Change detection data:
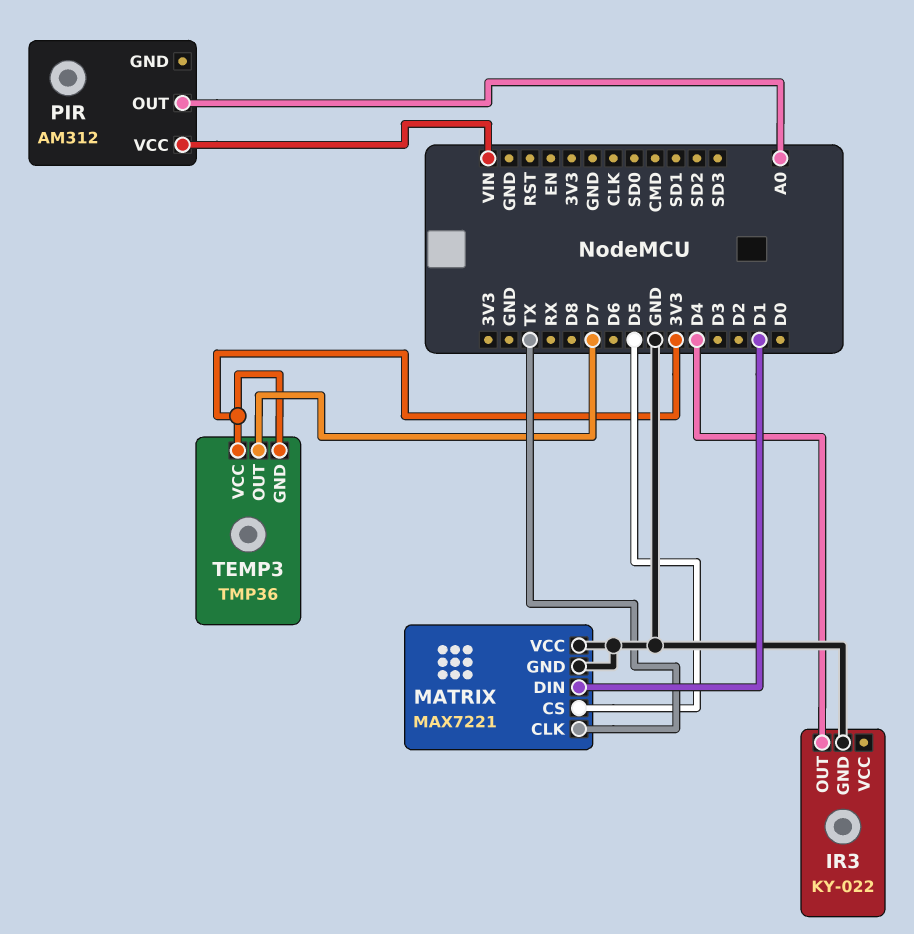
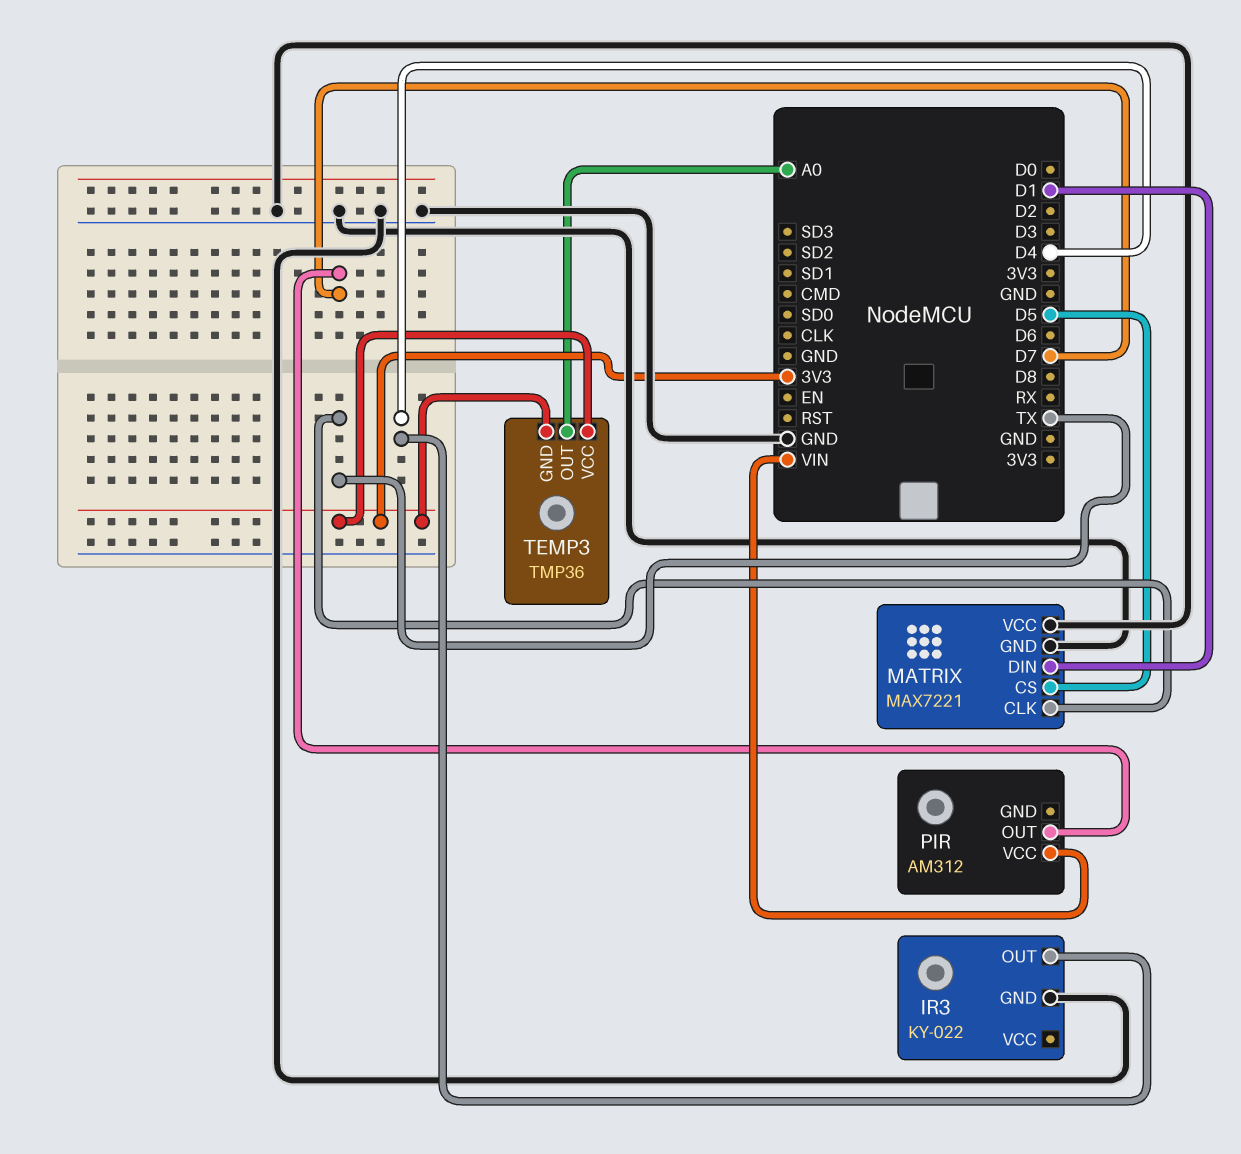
PIR pin OUT: A0 -> D7
TEMP3 pin OUT: D7 -> A0

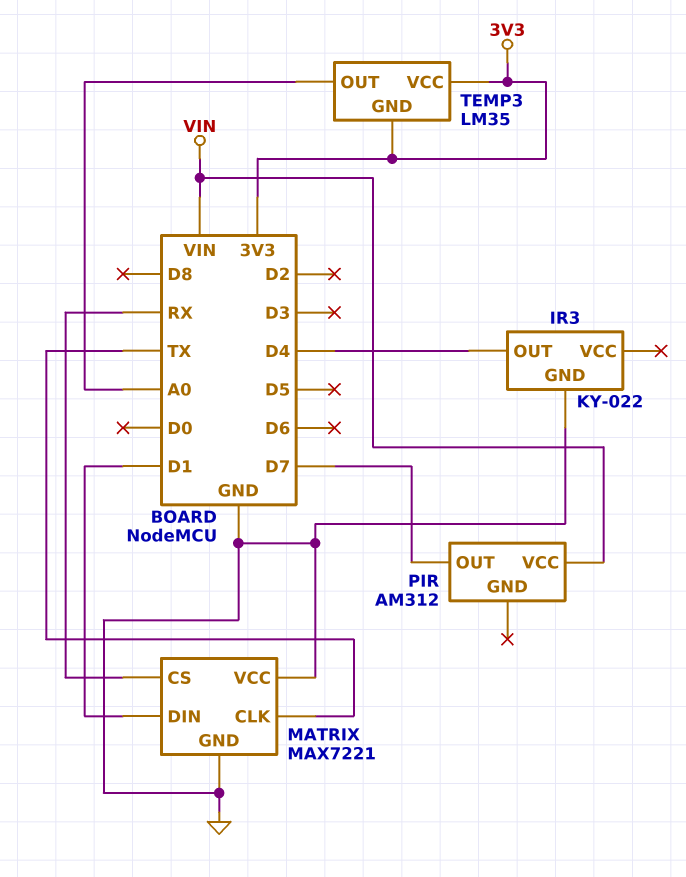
MATRIX pin CS: D5 -> RX
TEMP3: TMP36 -> LM35

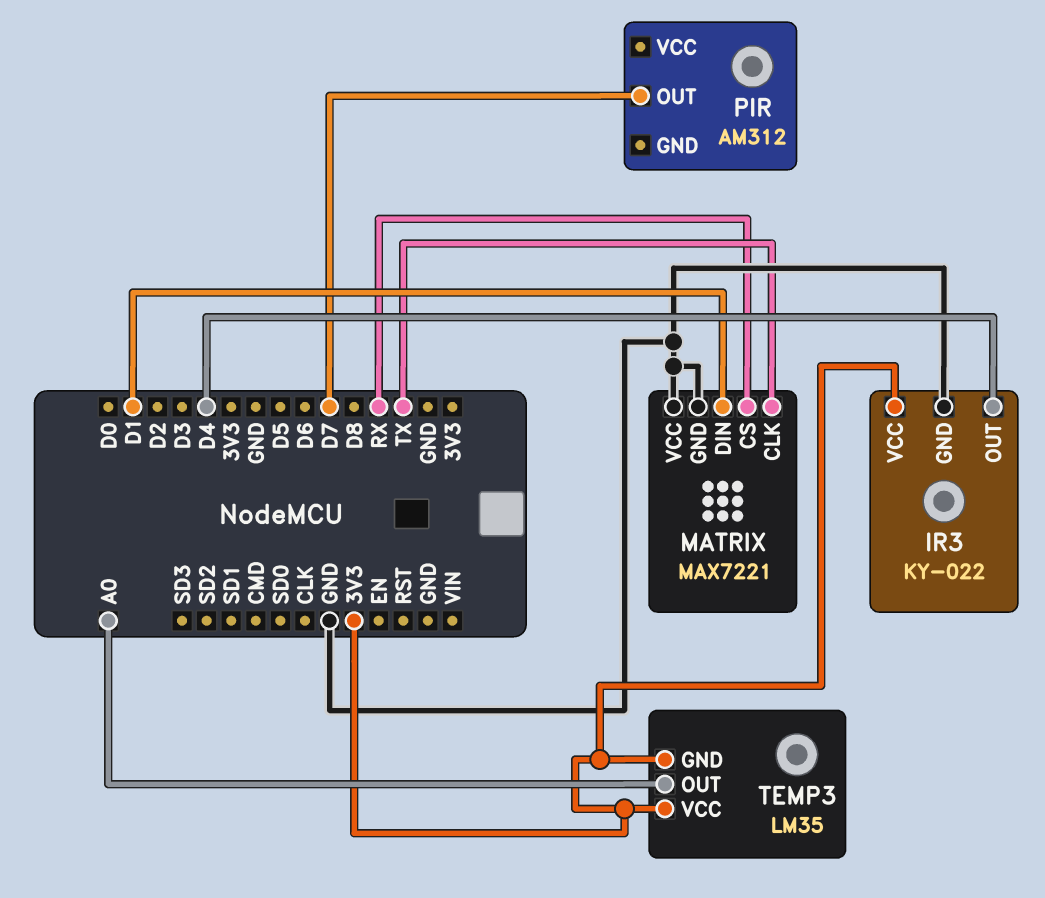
IR3 pin VCC: none -> 3V3
PIR pin VCC: VIN -> none

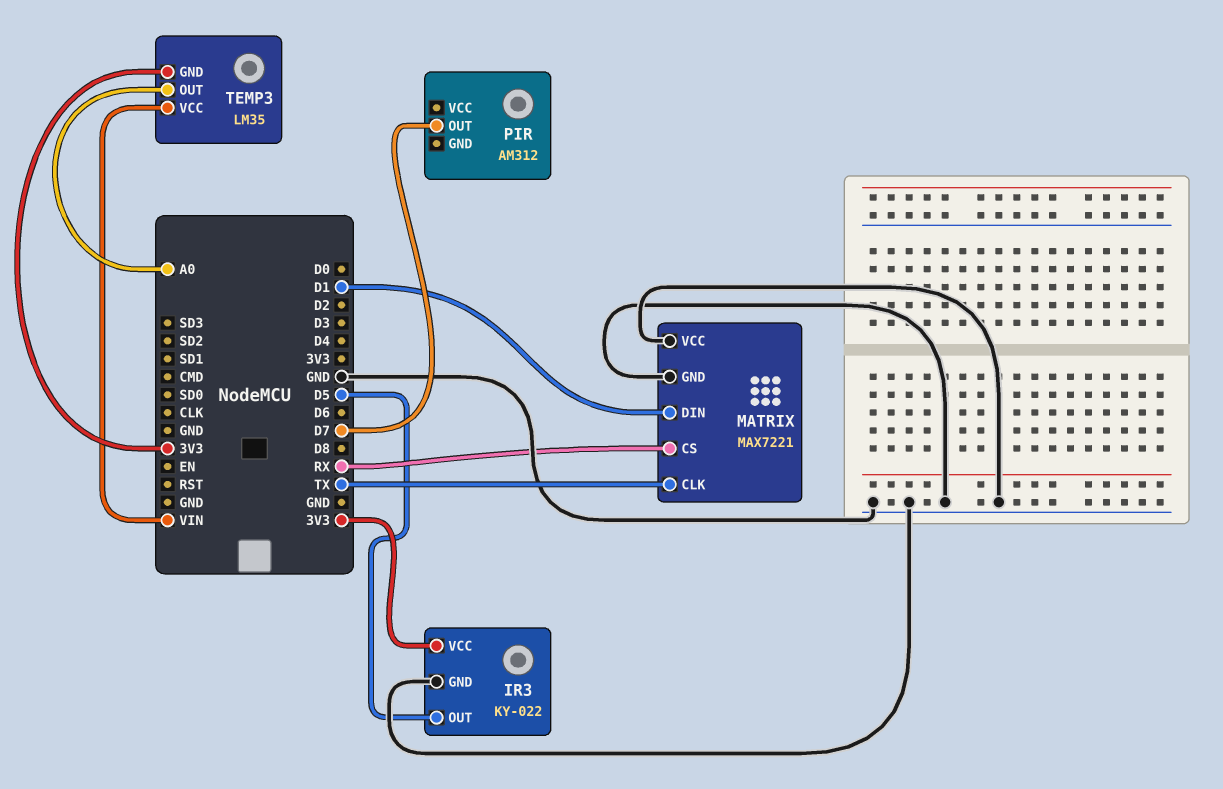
IR3 pin OUT: D4 -> D5
TEMP3 pin VCC: 3V3 -> VIN

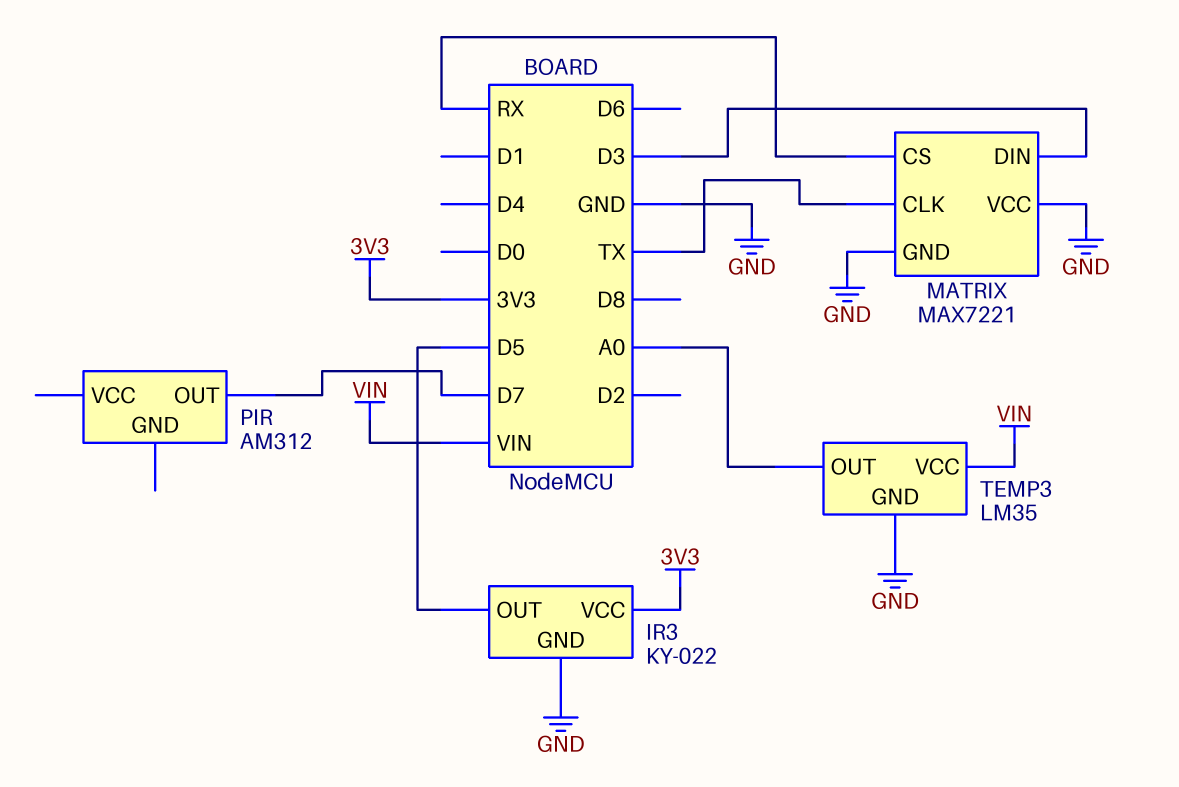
MATRIX pin DIN: D1 -> D3
TEMP3 pin GND: 3V3 -> GND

# [Assignment]
Reproduce the data above exactly, leaving each picture out.

# [Task result]
PIR pin OUT: A0 -> D7
TEMP3 pin OUT: D7 -> A0

MATRIX pin CS: D5 -> RX
TEMP3: TMP36 -> LM35

IR3 pin VCC: none -> 3V3
PIR pin VCC: VIN -> none

IR3 pin OUT: D4 -> D5
TEMP3 pin VCC: 3V3 -> VIN

MATRIX pin DIN: D1 -> D3
TEMP3 pin GND: 3V3 -> GND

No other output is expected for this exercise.